◆ **ABOUT THIS TASK**:
In the data below, find every line with the word "STUFFED" and copy it.

- Opening Delimiter -

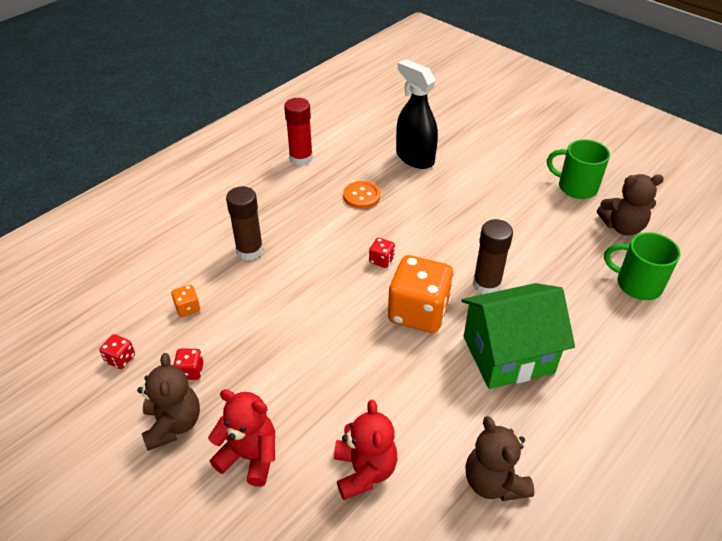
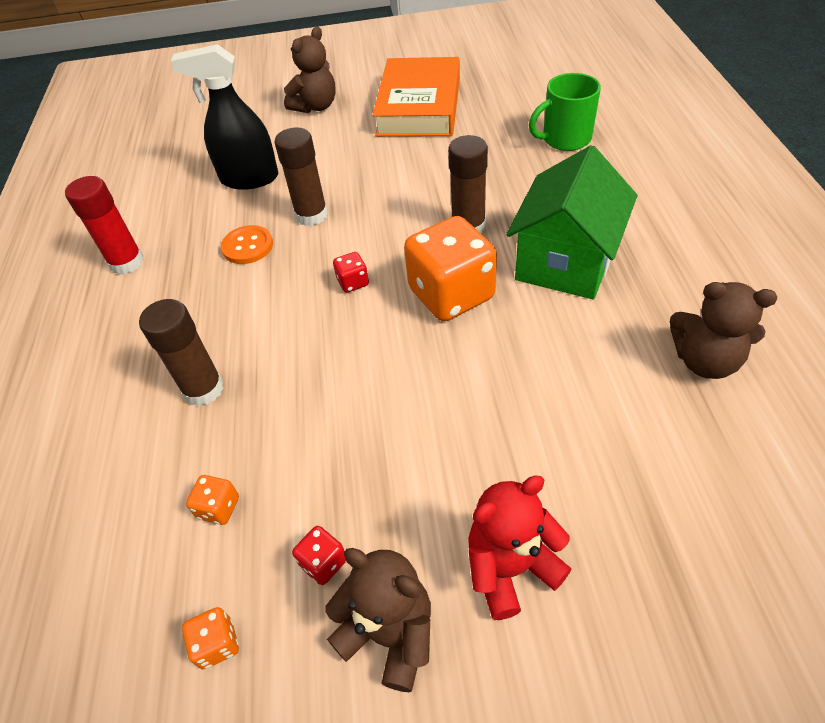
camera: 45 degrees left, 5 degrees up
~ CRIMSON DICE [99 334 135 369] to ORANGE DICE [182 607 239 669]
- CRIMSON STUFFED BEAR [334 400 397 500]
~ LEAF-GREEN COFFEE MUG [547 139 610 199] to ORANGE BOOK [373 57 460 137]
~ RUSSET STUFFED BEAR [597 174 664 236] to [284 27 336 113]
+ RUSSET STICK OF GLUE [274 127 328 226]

- Closing Delimiter -

◆ **EXERCISE OUTPUT**:
- CRIMSON STUFFED BEAR [334 400 397 500]
~ RUSSET STUFFED BEAR [597 174 664 236] to [284 27 336 113]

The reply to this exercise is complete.